Retype, word for word, each line between the lines holding "SD pin CS: 7 -> 8" and "LINE3 pin DO: 7 -> TX", inclusive, and leave the rest of the data alone.

○ ○ ○ ○ ○

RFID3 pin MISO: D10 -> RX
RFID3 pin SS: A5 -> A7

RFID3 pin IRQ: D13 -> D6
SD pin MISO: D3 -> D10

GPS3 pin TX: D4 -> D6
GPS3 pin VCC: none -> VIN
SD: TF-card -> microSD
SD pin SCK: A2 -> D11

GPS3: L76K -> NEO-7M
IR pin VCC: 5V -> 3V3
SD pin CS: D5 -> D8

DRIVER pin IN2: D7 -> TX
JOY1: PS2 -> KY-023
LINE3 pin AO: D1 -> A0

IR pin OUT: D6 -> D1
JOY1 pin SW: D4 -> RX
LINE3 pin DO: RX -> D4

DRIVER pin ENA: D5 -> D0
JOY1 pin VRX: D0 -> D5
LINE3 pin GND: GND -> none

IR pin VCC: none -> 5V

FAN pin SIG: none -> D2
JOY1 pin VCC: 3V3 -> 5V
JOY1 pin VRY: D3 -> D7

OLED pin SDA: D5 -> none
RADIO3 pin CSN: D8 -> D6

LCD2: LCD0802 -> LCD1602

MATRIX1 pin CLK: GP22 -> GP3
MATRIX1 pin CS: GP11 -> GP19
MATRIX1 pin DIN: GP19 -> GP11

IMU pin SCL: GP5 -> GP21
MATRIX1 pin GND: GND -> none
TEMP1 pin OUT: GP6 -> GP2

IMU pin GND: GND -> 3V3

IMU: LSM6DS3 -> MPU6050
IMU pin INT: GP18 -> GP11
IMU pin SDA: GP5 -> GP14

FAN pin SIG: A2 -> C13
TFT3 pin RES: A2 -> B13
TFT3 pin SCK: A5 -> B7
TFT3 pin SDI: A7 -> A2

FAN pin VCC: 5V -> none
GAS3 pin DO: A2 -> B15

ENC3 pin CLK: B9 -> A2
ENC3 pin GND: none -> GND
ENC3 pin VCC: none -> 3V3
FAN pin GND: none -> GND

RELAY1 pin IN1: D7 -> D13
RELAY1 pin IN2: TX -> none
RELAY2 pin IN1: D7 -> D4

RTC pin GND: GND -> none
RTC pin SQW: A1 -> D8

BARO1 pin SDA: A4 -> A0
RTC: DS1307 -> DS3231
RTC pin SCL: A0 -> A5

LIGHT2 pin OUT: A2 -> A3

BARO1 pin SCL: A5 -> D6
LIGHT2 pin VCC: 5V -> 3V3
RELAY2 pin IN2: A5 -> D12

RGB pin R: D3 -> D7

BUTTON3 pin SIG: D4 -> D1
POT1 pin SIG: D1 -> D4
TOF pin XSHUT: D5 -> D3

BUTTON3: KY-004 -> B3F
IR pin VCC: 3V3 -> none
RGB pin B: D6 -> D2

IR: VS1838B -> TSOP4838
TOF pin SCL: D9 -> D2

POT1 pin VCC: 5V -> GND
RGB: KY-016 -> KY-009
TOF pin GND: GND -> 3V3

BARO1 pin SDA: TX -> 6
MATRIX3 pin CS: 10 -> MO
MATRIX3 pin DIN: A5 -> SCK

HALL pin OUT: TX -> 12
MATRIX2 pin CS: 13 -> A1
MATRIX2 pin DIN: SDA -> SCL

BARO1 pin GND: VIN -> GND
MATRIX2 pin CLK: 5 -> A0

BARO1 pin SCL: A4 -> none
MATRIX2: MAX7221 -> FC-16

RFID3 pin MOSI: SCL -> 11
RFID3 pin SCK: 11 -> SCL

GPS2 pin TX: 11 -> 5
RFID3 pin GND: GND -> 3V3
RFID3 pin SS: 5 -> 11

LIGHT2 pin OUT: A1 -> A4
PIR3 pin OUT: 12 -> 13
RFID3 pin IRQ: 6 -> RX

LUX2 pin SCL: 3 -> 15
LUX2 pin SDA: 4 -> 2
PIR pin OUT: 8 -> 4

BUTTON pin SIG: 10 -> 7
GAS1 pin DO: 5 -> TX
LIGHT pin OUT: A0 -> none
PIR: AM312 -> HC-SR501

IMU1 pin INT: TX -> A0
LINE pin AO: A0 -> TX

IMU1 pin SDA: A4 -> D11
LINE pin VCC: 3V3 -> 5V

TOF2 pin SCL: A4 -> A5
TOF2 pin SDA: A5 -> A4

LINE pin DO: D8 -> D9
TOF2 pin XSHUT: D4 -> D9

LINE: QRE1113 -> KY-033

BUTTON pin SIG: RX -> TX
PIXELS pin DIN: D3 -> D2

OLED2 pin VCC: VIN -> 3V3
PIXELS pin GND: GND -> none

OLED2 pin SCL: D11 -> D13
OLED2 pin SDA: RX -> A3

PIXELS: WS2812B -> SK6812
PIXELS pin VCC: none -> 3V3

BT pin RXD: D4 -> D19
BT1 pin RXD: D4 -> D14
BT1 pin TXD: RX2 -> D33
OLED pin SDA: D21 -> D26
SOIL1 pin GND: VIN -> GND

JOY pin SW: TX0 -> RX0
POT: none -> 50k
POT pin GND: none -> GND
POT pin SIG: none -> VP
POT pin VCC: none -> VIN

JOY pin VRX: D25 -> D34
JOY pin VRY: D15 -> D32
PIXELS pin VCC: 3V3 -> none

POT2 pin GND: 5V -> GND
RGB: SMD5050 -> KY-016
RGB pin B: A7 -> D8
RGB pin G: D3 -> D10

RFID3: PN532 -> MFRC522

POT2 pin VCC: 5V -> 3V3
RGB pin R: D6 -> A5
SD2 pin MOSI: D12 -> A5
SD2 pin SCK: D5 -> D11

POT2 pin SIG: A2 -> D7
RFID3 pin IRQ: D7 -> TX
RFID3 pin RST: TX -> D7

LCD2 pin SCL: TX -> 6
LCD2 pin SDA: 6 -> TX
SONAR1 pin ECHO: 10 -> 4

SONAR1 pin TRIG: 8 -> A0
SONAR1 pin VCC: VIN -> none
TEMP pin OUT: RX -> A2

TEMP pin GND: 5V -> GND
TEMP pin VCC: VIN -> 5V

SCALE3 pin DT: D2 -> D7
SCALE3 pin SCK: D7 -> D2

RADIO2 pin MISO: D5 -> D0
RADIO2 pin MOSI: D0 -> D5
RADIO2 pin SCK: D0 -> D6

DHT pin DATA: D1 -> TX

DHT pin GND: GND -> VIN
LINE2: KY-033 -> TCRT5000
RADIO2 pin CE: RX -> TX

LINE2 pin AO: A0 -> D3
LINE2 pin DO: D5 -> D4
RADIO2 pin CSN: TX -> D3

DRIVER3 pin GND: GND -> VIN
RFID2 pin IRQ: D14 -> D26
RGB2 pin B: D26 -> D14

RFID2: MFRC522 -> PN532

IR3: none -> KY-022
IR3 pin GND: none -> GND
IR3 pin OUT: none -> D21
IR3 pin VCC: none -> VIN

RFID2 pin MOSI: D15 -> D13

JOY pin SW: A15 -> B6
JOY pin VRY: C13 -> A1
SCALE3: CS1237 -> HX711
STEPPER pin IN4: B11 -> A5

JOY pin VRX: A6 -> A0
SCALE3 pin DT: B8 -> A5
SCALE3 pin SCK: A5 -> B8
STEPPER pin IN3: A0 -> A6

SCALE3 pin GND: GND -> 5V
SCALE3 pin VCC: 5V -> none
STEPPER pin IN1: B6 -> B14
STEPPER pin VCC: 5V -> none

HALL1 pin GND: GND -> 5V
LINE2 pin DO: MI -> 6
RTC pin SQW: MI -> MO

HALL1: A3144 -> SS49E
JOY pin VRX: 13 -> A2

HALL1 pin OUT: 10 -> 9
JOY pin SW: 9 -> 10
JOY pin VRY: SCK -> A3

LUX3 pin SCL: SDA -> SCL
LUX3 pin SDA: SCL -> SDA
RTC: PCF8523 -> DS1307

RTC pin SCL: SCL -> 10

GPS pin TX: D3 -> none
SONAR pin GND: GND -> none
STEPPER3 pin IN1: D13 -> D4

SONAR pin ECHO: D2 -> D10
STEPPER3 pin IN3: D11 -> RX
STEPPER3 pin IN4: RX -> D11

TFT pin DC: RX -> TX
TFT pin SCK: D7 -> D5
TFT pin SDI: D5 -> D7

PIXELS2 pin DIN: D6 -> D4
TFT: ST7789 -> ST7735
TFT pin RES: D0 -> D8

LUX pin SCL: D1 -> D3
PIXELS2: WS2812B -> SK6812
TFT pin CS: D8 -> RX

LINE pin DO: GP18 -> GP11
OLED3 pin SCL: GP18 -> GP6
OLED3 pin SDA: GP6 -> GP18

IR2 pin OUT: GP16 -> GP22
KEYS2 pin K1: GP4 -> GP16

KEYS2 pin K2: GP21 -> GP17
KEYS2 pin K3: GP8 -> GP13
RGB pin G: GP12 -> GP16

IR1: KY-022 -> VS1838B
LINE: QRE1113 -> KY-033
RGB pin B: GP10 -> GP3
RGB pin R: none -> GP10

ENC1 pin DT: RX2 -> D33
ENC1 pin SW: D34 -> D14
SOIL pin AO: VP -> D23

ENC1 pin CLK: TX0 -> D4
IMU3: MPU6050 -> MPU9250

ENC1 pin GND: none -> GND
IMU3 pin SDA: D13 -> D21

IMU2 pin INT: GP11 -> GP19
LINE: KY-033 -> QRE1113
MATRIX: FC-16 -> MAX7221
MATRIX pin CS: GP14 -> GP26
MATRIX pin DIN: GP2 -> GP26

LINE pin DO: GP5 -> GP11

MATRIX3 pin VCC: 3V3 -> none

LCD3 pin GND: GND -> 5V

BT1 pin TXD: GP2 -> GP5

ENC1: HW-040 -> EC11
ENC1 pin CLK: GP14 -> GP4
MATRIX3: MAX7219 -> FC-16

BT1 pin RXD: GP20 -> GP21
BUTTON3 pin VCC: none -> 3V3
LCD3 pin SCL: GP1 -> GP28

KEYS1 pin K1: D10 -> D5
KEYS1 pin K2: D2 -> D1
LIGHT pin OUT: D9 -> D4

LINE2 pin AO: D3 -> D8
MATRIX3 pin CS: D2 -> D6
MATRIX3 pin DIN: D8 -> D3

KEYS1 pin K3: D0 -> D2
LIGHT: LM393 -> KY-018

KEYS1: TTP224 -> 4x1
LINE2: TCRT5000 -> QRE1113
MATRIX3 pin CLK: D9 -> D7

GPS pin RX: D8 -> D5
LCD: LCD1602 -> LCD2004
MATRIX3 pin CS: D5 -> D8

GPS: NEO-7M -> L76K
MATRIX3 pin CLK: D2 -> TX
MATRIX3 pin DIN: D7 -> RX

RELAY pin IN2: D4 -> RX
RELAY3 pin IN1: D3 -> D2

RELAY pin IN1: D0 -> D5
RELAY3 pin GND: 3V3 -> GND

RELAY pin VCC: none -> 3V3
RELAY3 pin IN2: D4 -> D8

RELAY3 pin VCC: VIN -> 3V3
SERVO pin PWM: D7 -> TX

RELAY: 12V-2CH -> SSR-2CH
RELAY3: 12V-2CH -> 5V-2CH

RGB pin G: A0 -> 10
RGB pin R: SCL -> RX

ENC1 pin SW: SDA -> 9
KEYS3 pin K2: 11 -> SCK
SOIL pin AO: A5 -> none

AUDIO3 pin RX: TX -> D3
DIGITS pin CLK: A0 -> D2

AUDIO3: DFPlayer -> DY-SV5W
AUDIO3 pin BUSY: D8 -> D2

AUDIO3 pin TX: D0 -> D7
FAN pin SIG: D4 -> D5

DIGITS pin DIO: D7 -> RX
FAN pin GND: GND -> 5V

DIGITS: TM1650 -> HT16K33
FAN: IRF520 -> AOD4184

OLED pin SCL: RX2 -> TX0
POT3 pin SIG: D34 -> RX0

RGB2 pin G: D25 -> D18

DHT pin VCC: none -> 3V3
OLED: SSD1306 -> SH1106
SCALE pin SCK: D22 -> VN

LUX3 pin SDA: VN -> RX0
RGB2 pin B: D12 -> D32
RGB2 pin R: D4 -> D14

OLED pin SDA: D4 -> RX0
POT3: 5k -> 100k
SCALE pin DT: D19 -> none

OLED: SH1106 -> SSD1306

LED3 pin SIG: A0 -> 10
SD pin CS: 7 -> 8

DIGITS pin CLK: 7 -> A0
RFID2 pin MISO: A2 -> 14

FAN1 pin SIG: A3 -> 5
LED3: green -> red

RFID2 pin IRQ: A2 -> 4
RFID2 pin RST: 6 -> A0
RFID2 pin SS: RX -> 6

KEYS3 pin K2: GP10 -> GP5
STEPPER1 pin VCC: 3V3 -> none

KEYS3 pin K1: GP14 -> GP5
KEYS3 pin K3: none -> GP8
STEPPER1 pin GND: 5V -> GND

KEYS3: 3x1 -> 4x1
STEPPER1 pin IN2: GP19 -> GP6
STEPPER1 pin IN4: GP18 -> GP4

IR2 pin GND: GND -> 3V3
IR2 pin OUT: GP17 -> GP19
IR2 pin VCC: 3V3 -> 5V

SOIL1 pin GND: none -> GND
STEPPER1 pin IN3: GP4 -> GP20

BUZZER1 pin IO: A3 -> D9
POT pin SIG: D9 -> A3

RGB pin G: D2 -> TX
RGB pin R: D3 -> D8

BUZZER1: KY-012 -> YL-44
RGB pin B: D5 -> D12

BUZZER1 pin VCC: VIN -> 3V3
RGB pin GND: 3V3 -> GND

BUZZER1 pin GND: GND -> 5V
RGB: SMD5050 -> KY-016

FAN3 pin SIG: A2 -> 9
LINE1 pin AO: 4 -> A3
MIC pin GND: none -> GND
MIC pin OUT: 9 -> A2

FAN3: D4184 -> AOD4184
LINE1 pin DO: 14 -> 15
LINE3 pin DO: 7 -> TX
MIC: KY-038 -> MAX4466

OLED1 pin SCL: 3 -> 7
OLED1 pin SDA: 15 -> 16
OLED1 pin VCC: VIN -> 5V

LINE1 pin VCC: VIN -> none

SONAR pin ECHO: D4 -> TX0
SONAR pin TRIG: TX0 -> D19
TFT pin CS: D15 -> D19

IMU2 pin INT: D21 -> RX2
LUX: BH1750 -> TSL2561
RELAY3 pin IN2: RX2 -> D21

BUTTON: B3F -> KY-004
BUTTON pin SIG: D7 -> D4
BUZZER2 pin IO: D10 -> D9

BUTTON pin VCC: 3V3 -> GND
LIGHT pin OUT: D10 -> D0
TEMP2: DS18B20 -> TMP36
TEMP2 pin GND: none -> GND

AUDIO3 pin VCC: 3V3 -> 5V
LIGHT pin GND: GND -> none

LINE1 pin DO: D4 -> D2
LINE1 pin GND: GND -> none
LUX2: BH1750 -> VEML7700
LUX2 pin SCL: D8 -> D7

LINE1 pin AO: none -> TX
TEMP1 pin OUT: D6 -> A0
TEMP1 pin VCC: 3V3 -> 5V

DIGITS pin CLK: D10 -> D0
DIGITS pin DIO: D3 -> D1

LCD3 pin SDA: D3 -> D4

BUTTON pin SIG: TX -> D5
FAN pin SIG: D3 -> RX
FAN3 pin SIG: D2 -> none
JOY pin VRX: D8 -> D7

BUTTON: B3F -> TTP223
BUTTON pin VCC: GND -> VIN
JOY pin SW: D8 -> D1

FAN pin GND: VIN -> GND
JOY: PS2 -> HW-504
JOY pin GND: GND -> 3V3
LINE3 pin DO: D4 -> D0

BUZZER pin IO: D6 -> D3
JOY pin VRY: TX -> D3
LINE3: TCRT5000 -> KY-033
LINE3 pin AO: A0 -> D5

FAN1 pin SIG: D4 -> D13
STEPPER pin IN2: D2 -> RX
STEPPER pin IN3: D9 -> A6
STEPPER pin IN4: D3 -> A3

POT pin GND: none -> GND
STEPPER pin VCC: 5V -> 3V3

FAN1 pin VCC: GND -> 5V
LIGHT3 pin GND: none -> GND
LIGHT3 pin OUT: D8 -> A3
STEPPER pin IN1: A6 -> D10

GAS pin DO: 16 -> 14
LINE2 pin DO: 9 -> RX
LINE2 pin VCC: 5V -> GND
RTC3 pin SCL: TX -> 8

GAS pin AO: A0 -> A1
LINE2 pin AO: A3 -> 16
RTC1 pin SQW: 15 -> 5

○ ○ ○ ○ ○

→ **SOLUTION TO THE EXERCISE**
SD pin CS: 7 -> 8

DIGITS pin CLK: 7 -> A0
RFID2 pin MISO: A2 -> 14

FAN1 pin SIG: A3 -> 5
LED3: green -> red

RFID2 pin IRQ: A2 -> 4
RFID2 pin RST: 6 -> A0
RFID2 pin SS: RX -> 6

KEYS3 pin K2: GP10 -> GP5
STEPPER1 pin VCC: 3V3 -> none

KEYS3 pin K1: GP14 -> GP5
KEYS3 pin K3: none -> GP8
STEPPER1 pin GND: 5V -> GND

KEYS3: 3x1 -> 4x1
STEPPER1 pin IN2: GP19 -> GP6
STEPPER1 pin IN4: GP18 -> GP4

IR2 pin GND: GND -> 3V3
IR2 pin OUT: GP17 -> GP19
IR2 pin VCC: 3V3 -> 5V

SOIL1 pin GND: none -> GND
STEPPER1 pin IN3: GP4 -> GP20

BUZZER1 pin IO: A3 -> D9
POT pin SIG: D9 -> A3

RGB pin G: D2 -> TX
RGB pin R: D3 -> D8

BUZZER1: KY-012 -> YL-44
RGB pin B: D5 -> D12

BUZZER1 pin VCC: VIN -> 3V3
RGB pin GND: 3V3 -> GND

BUZZER1 pin GND: GND -> 5V
RGB: SMD5050 -> KY-016

FAN3 pin SIG: A2 -> 9
LINE1 pin AO: 4 -> A3
MIC pin GND: none -> GND
MIC pin OUT: 9 -> A2

FAN3: D4184 -> AOD4184
LINE1 pin DO: 14 -> 15
LINE3 pin DO: 7 -> TX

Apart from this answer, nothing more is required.